[Geometric shape edit sequences]
......

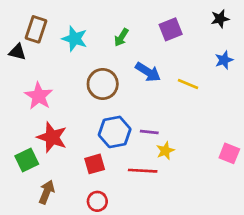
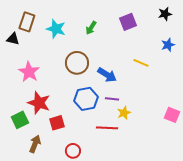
blue arrow: (148, 72) -> (107, 75), moved
red square: (95, 164) -> (57, 123), moved

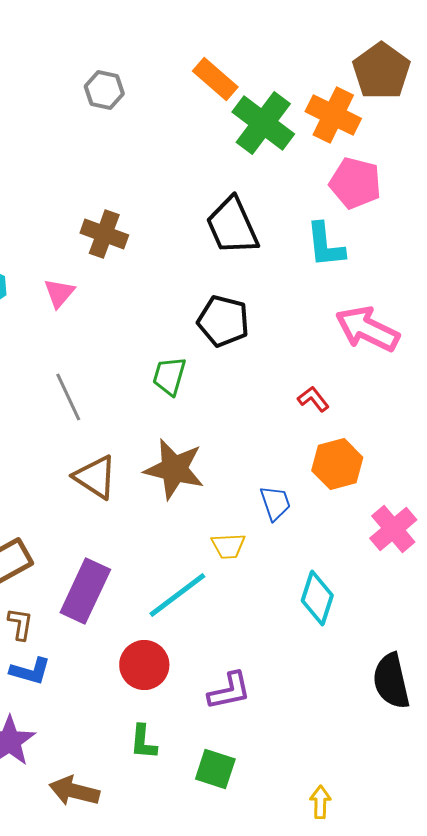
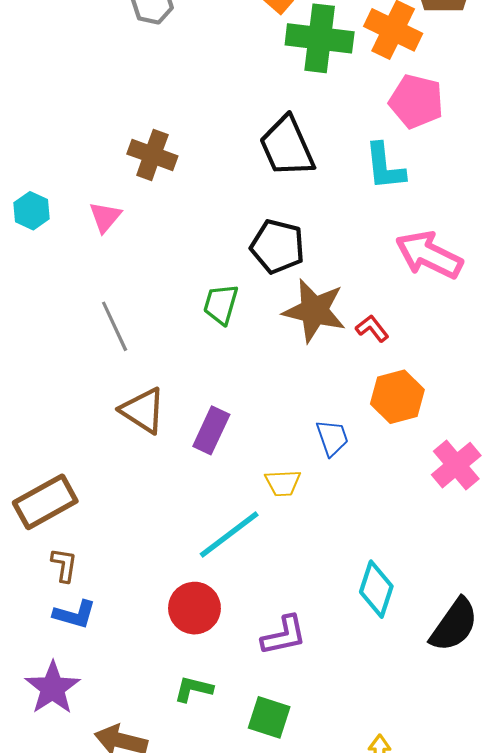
green cross: (263, 123) -> (320, 38), turned -30
brown star: (174, 469) -> (314, 311), moved
purple rectangle: (85, 591) -> (211, 430), moved, size x0.7
cyan diamond: (317, 598) -> (376, 589), moved
black semicircle: (391, 681) -> (454, 625), turned -132
green L-shape: (143, 742) -> (193, 689), turned 99

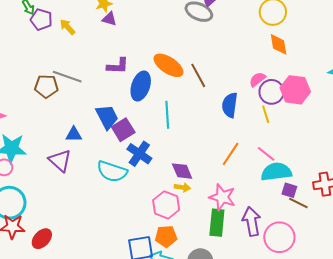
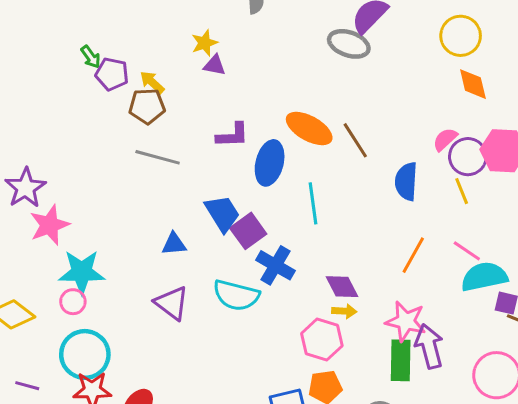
brown pentagon: (46, 86) -> (147, 106), moved
purple triangle: (60, 161) -> (172, 303), moved
purple arrow: (252, 221) -> (429, 346), moved

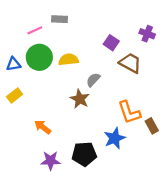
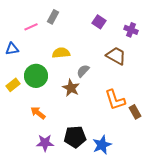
gray rectangle: (60, 19) -> (53, 17), turned -64
purple square: (111, 43) -> (99, 22), moved
green circle: (39, 57) -> (36, 76), moved
blue triangle: (13, 64) -> (12, 49), moved
blue star: (115, 138) -> (102, 145), moved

......

TASK BRIEF>
Above are entries with pictures among them. Write out exactly the lines from the one containing "green L-shape: (143, 742)" through the one containing "gray rectangle: (60, 19)", ends included, and leave those pictures out.

RESPONSE TO THE EXERCISE>
green L-shape: (143, 742) -> (193, 689), turned 99

brown pentagon: (46, 86) -> (147, 106), moved
purple triangle: (60, 161) -> (172, 303), moved
purple arrow: (252, 221) -> (429, 346), moved

gray rectangle: (60, 19) -> (53, 17), turned -64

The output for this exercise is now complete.